Task description
Where a line of the material contains the string "DIGITS", copy that line.

####################

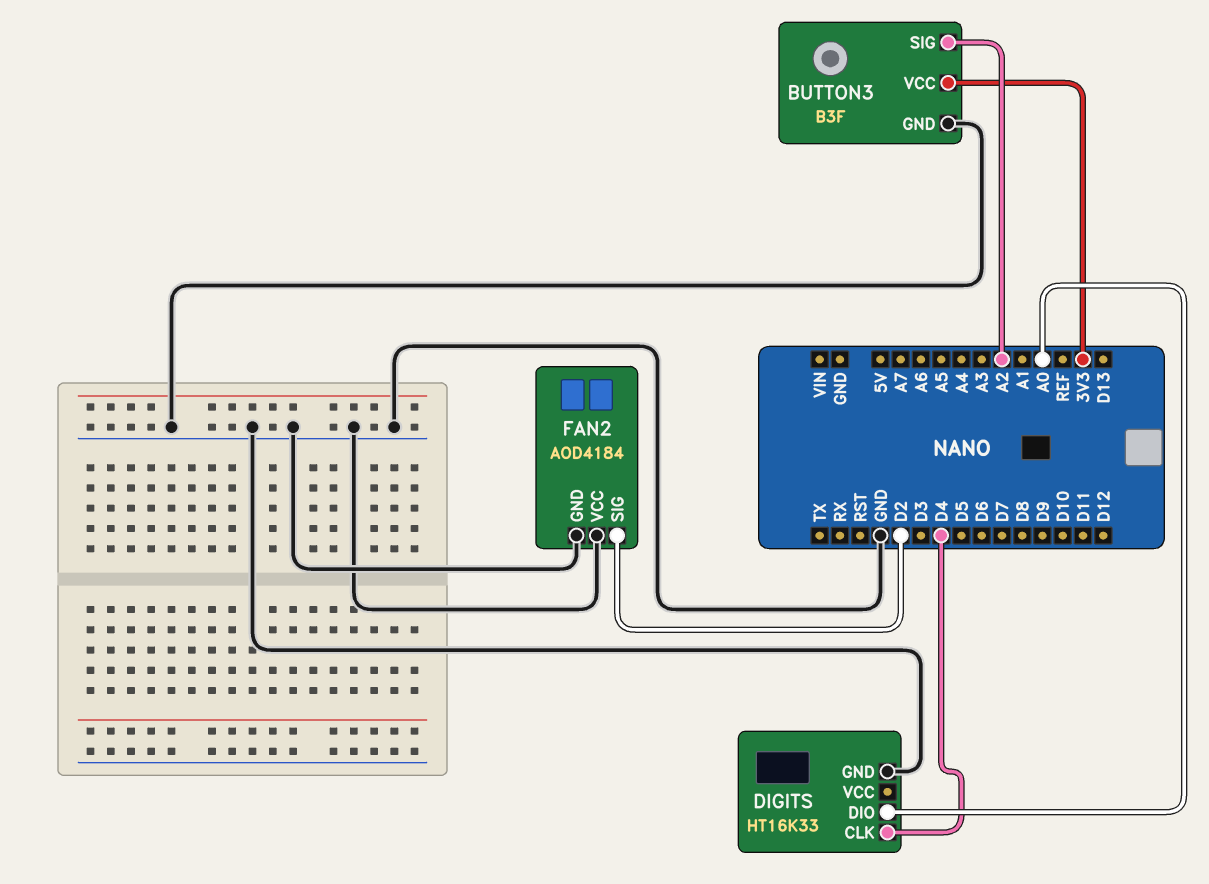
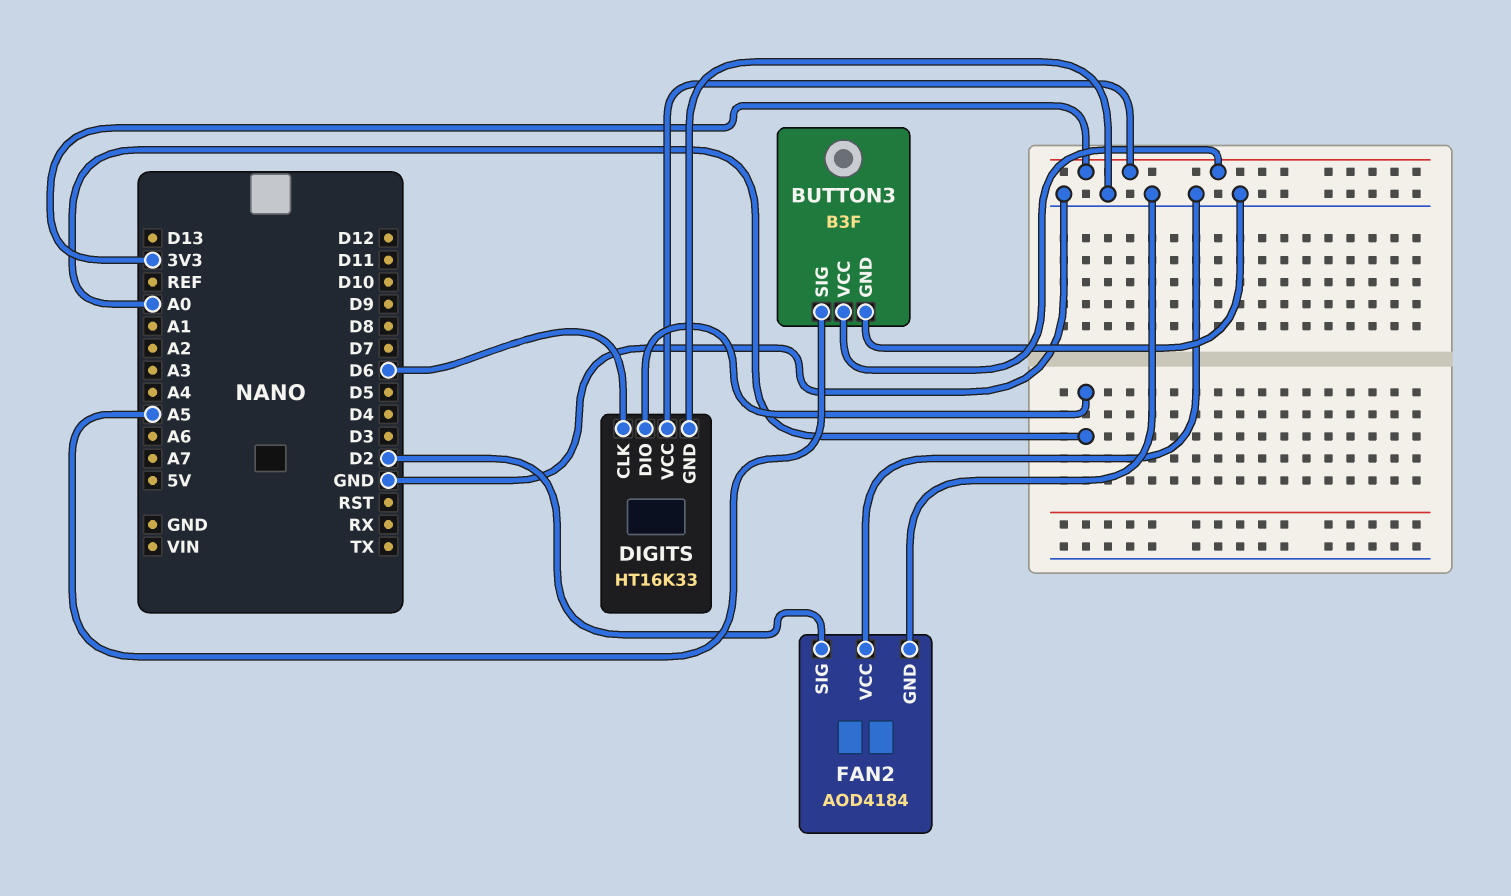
BUTTON3 pin SIG: A2 -> A5
DIGITS pin CLK: D4 -> D6
DIGITS pin VCC: none -> 3V3

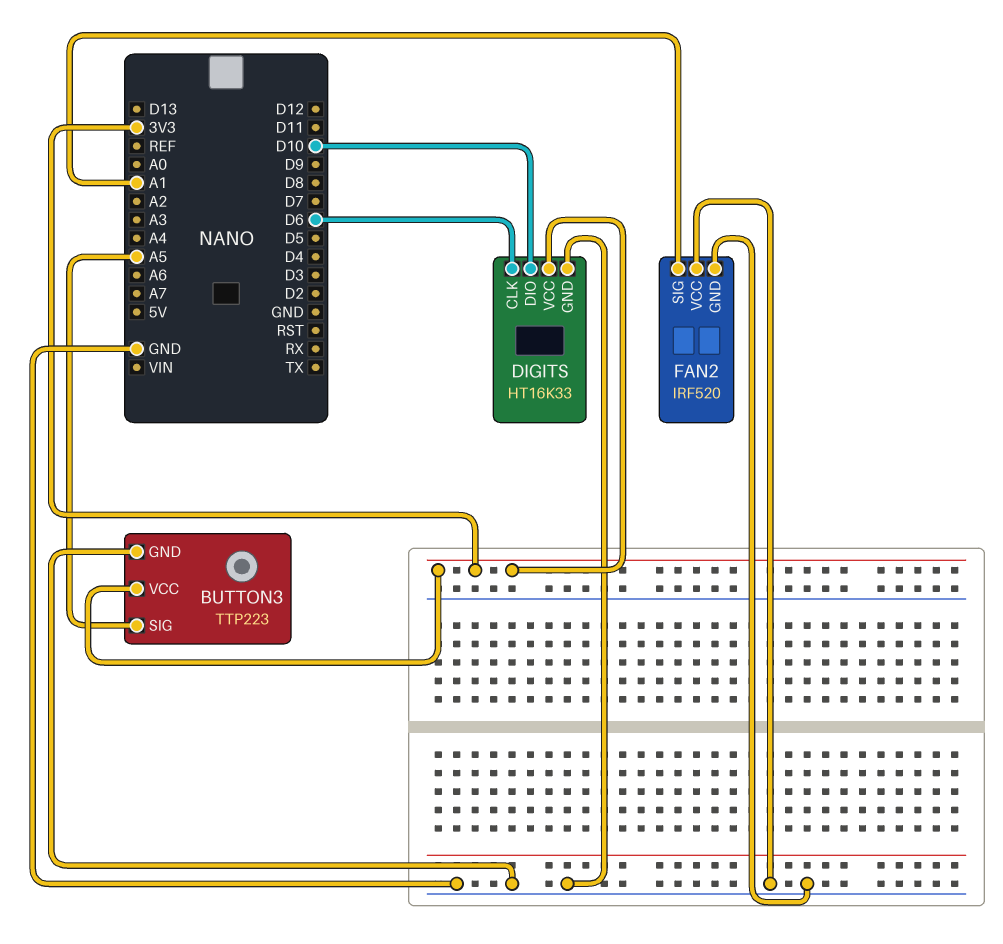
BUTTON3: B3F -> TTP223
DIGITS pin DIO: A0 -> D10
FAN2: AOD4184 -> IRF520
FAN2 pin SIG: D2 -> A1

####################

Result for this task
DIGITS pin CLK: D4 -> D6
DIGITS pin VCC: none -> 3V3
DIGITS pin DIO: A0 -> D10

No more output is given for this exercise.